PROMPT | Print exactly, and only, the lines from the one containing "none -> red brick D1:F1 level 1" through the last line of the records below, both included; leave out the pictures.

SUPPLIED RECORDS START

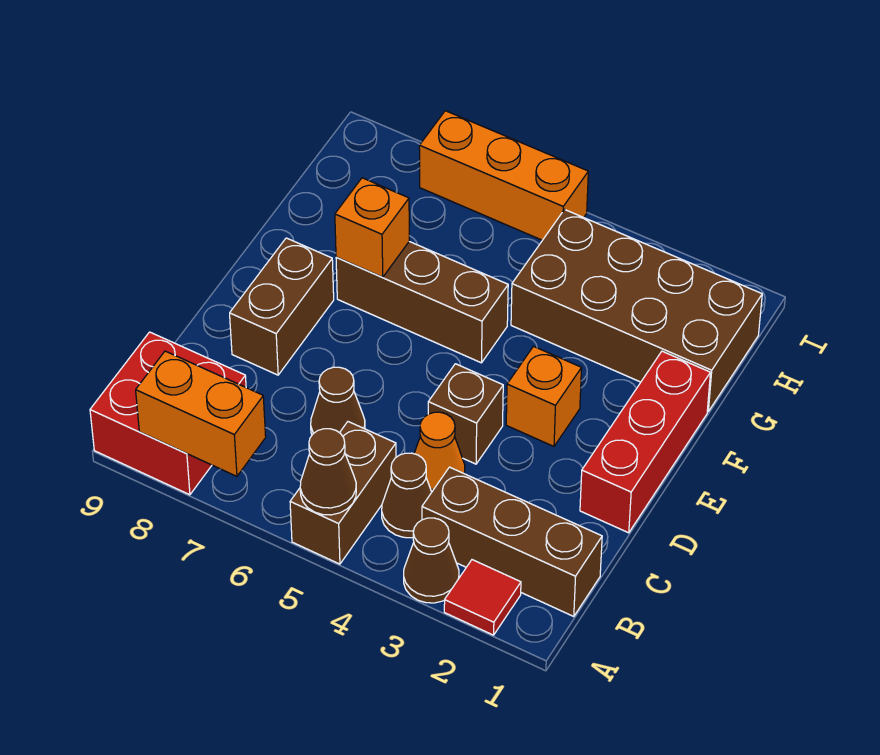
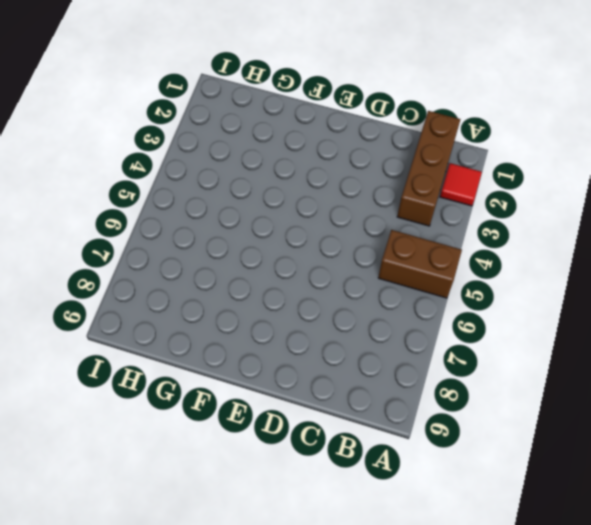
none -> brown cone A3 level 1
none -> red brick A8:B9 level 1
none -> brown cone B4 level 1

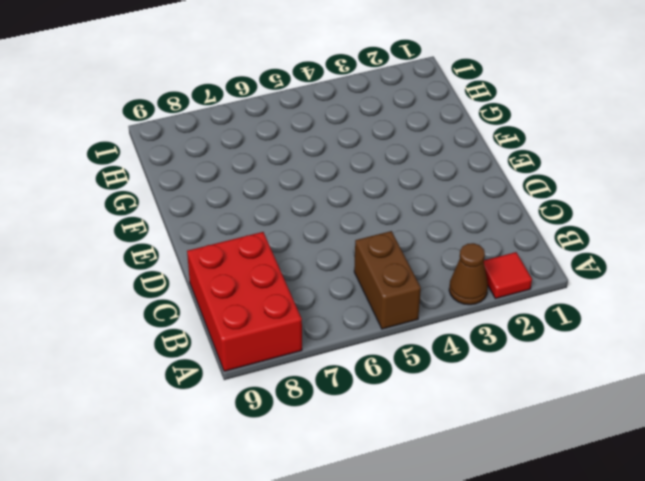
red brick A8:C9 level 1 -> red brick A8:B9 level 1
none -> brown brick B1:B3 level 1
none -> brown cone B4 level 1
none -> orange cone C4 level 1

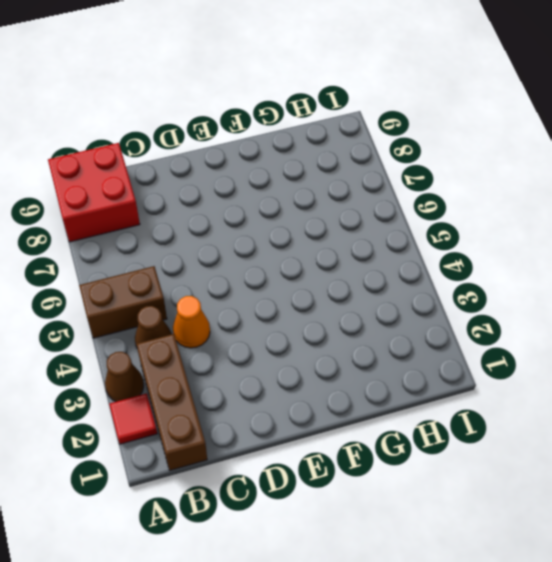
none -> brown cone C6 level 1
none -> red brick D1:F1 level 1
none -> brown brick D4 level 1

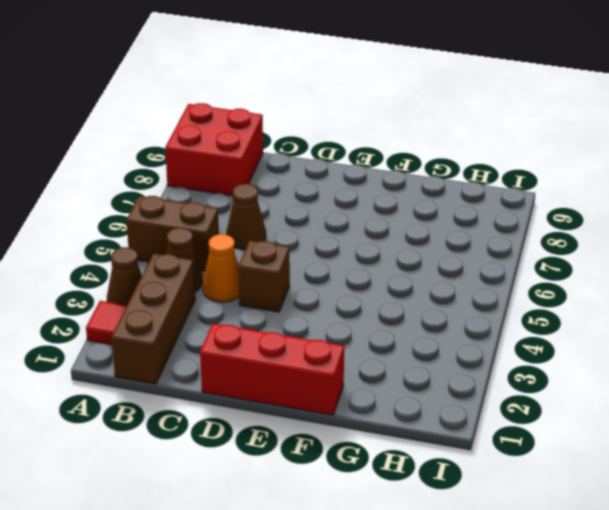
none -> brown brick D8:E8 level 1
none -> orange brick E3 level 1
none -> brown brick F5:F7 level 1

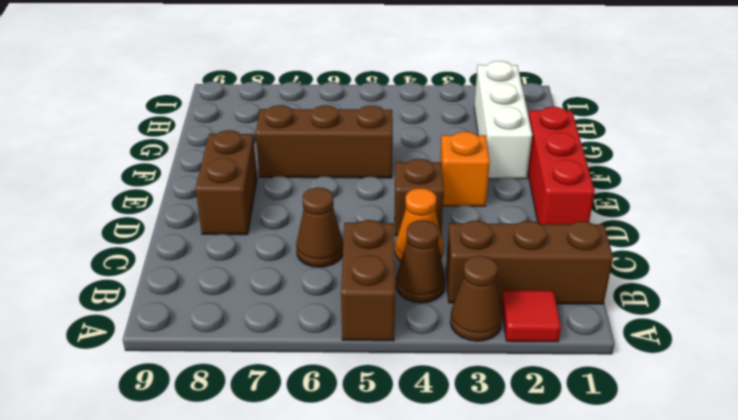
white brick F2:H2 level 1 -> brown brick G1:H4 level 1
none -> red brick A8:B9 level 1
none -> orange brick I5:I7 level 1
none -> brown cone A5 level 2

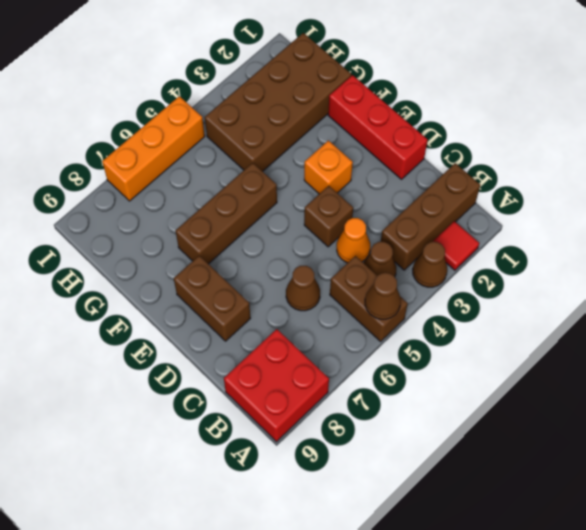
none -> orange brick A7:A8 level 2
none -> orange brick F7 level 2

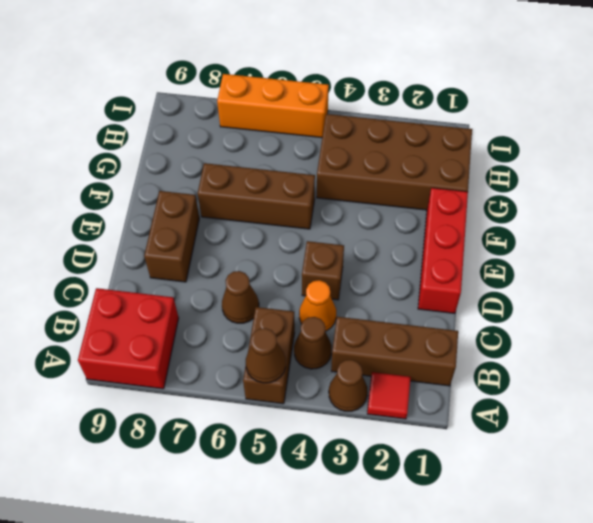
none -> orange brick E3 level 1
none -> orange brick A7:A8 level 2
none -> orange brick F7 level 2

SUPPLIED RECORDS END

TASK OUTPUT |
none -> red brick D1:F1 level 1
none -> brown brick D4 level 1

none -> brown brick D8:E8 level 1
none -> orange brick E3 level 1
none -> brown brick F5:F7 level 1

white brick F2:H2 level 1 -> brown brick G1:H4 level 1
none -> red brick A8:B9 level 1
none -> orange brick I5:I7 level 1
none -> brown cone A5 level 2

none -> orange brick A7:A8 level 2
none -> orange brick F7 level 2

none -> orange brick E3 level 1
none -> orange brick A7:A8 level 2
none -> orange brick F7 level 2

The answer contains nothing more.